[Dataset content — start]

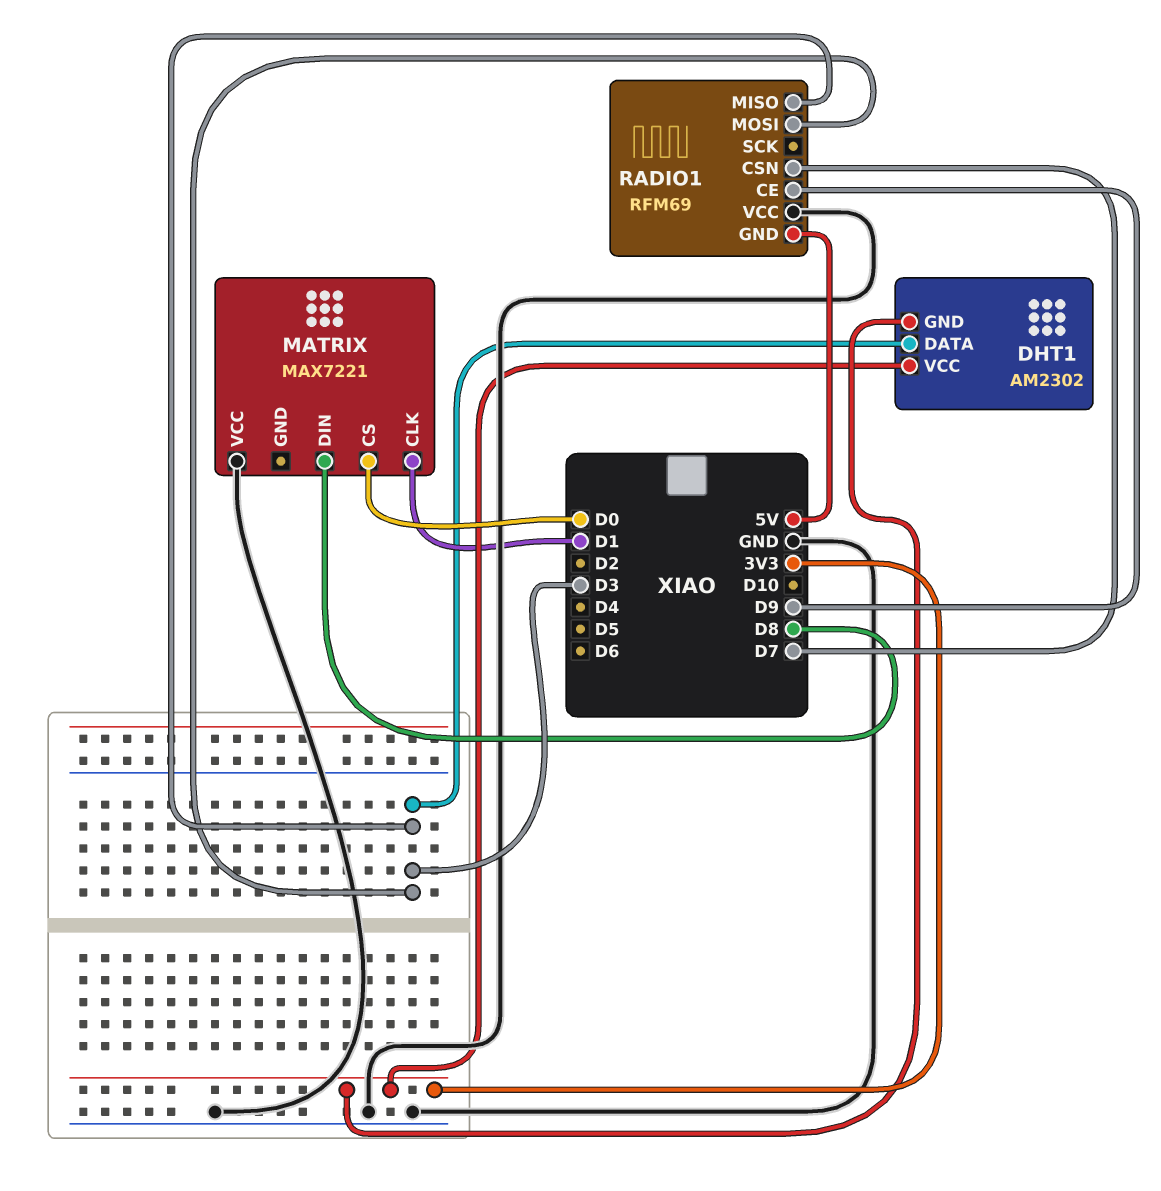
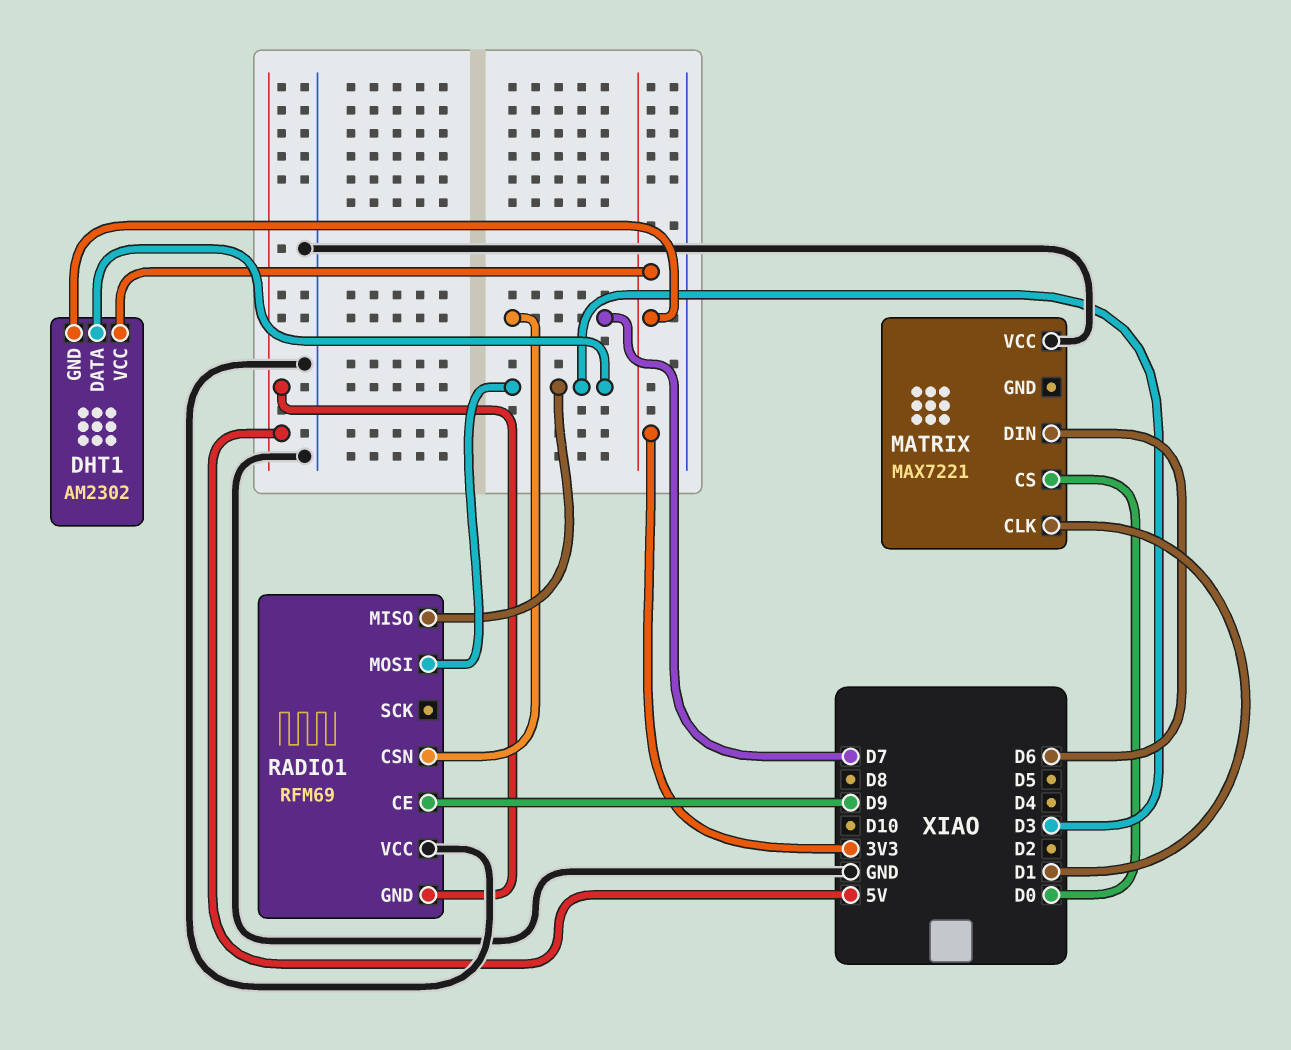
MATRIX pin DIN: D8 -> D6

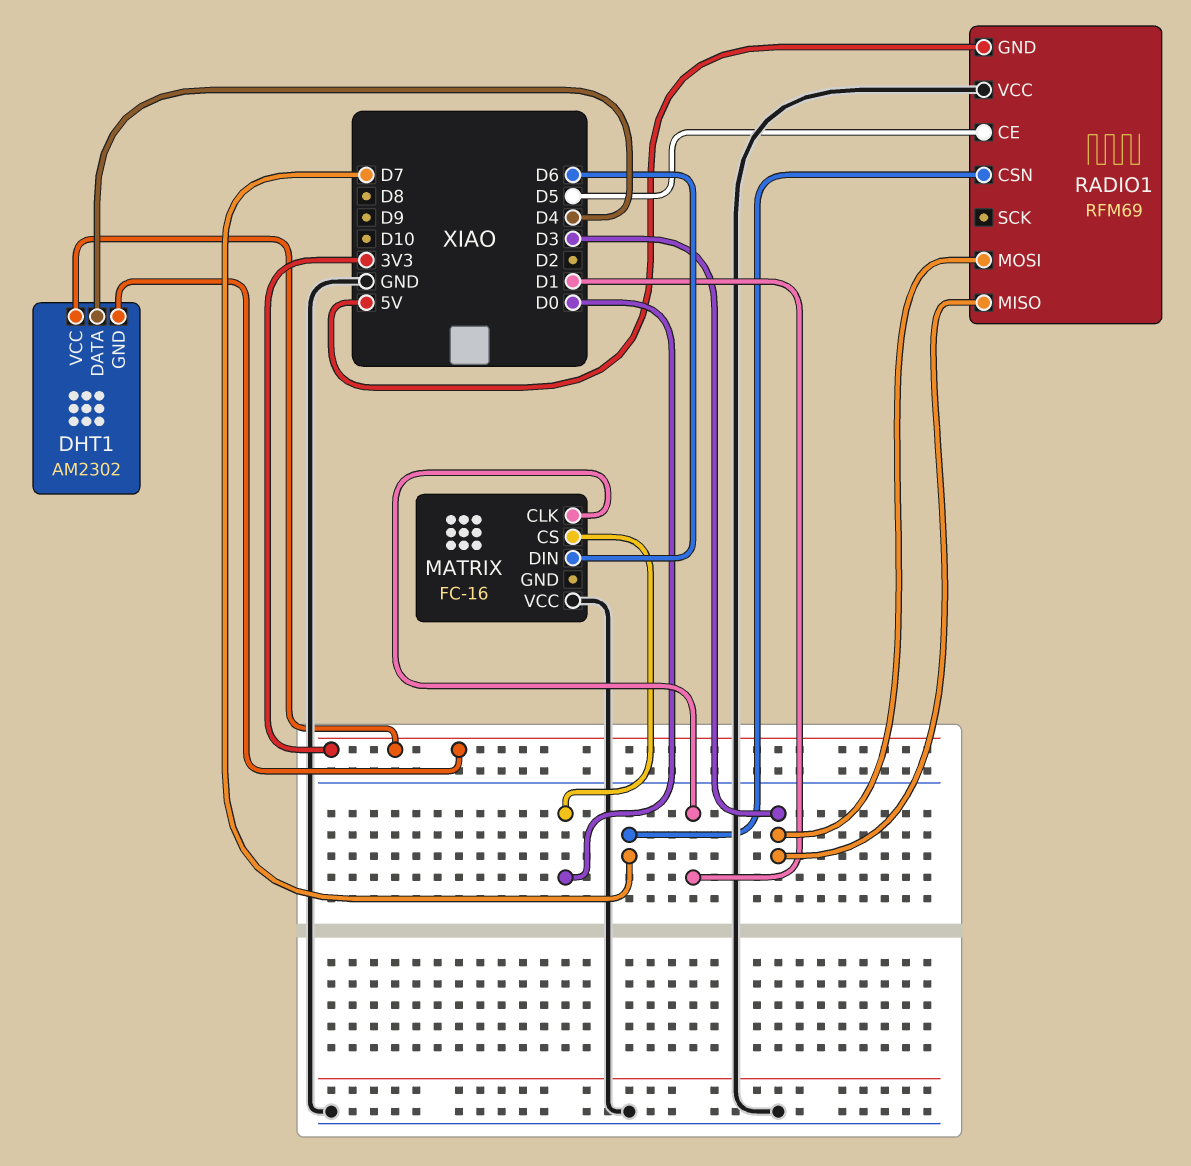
DHT1 pin DATA: D3 -> D4
MATRIX: MAX7221 -> FC-16
RADIO1 pin CE: D9 -> D5

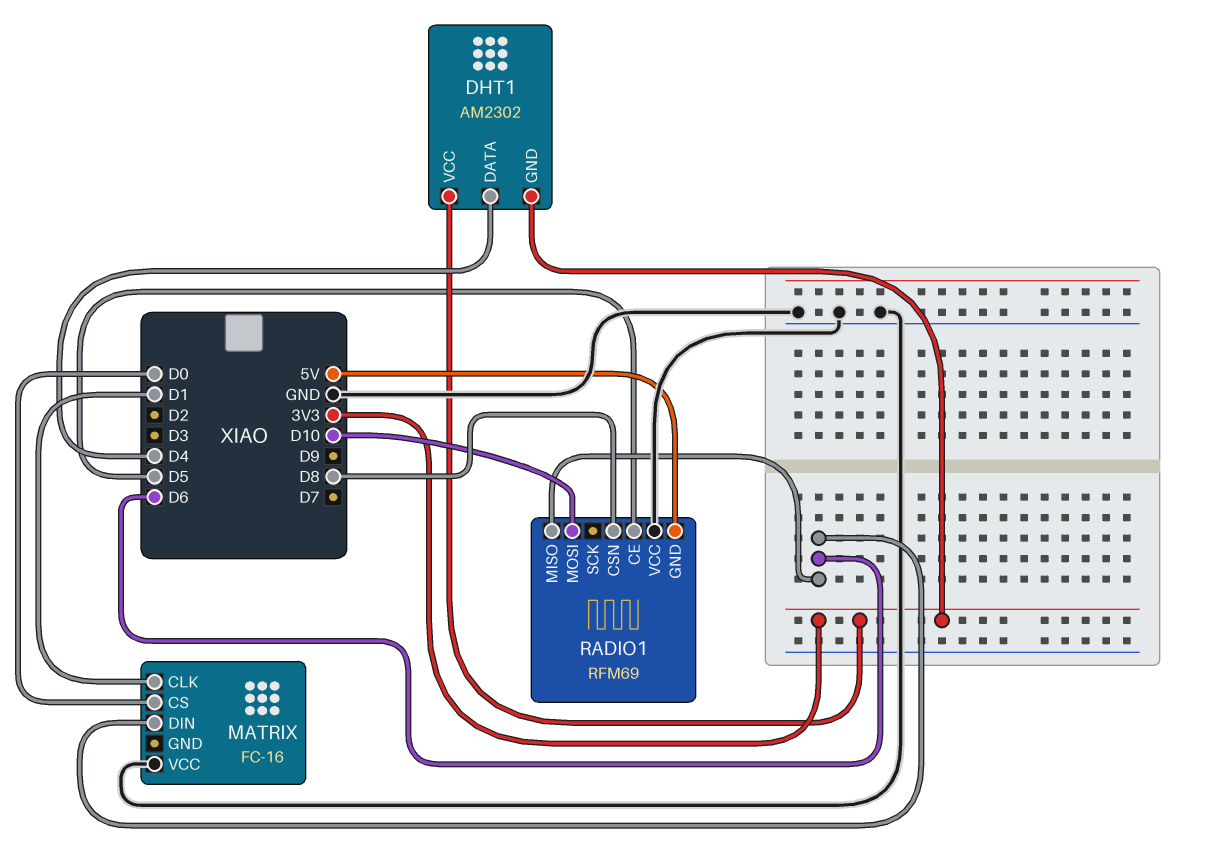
RADIO1 pin CSN: D7 -> D8
RADIO1 pin MISO: D3 -> D6
RADIO1 pin MOSI: D3 -> D10

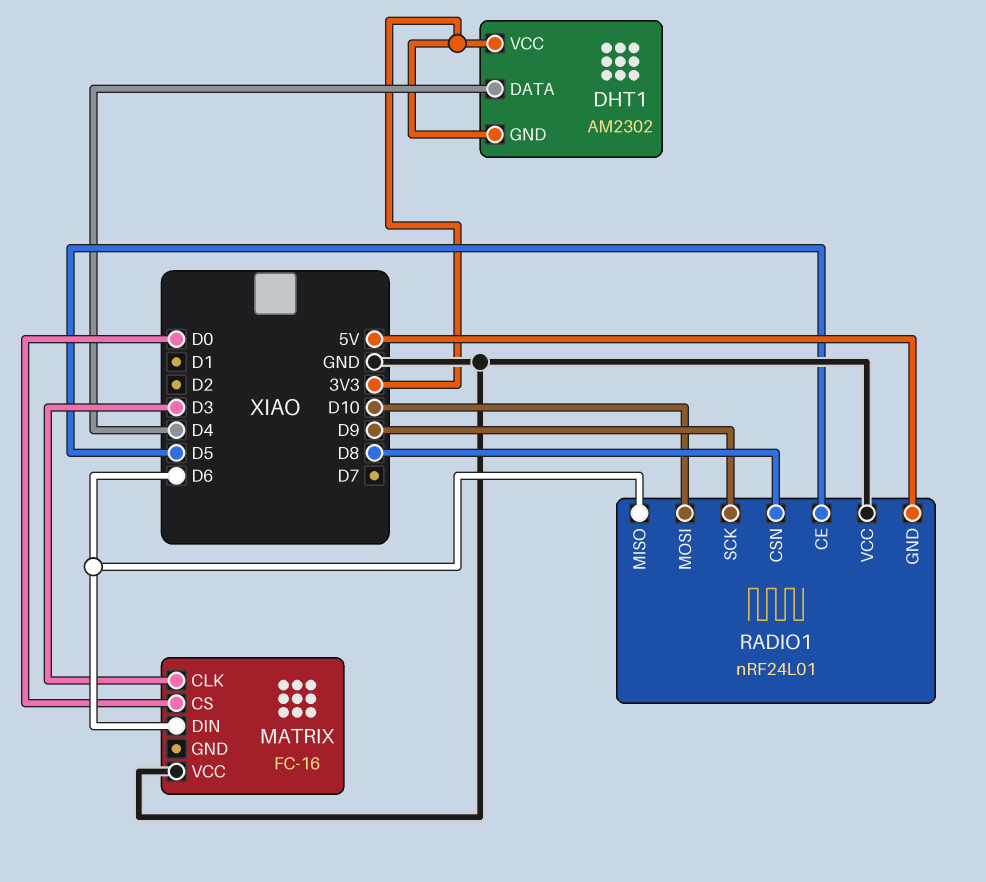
MATRIX pin CLK: D1 -> D3
RADIO1: RFM69 -> nRF24L01
RADIO1 pin SCK: none -> D9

[Dataset content — finish]

What to work on ▸
All entries must be output exactly as they stand, and every picture must be left out.

Task answer ▸
MATRIX pin DIN: D8 -> D6

DHT1 pin DATA: D3 -> D4
MATRIX: MAX7221 -> FC-16
RADIO1 pin CE: D9 -> D5

RADIO1 pin CSN: D7 -> D8
RADIO1 pin MISO: D3 -> D6
RADIO1 pin MOSI: D3 -> D10

MATRIX pin CLK: D1 -> D3
RADIO1: RFM69 -> nRF24L01
RADIO1 pin SCK: none -> D9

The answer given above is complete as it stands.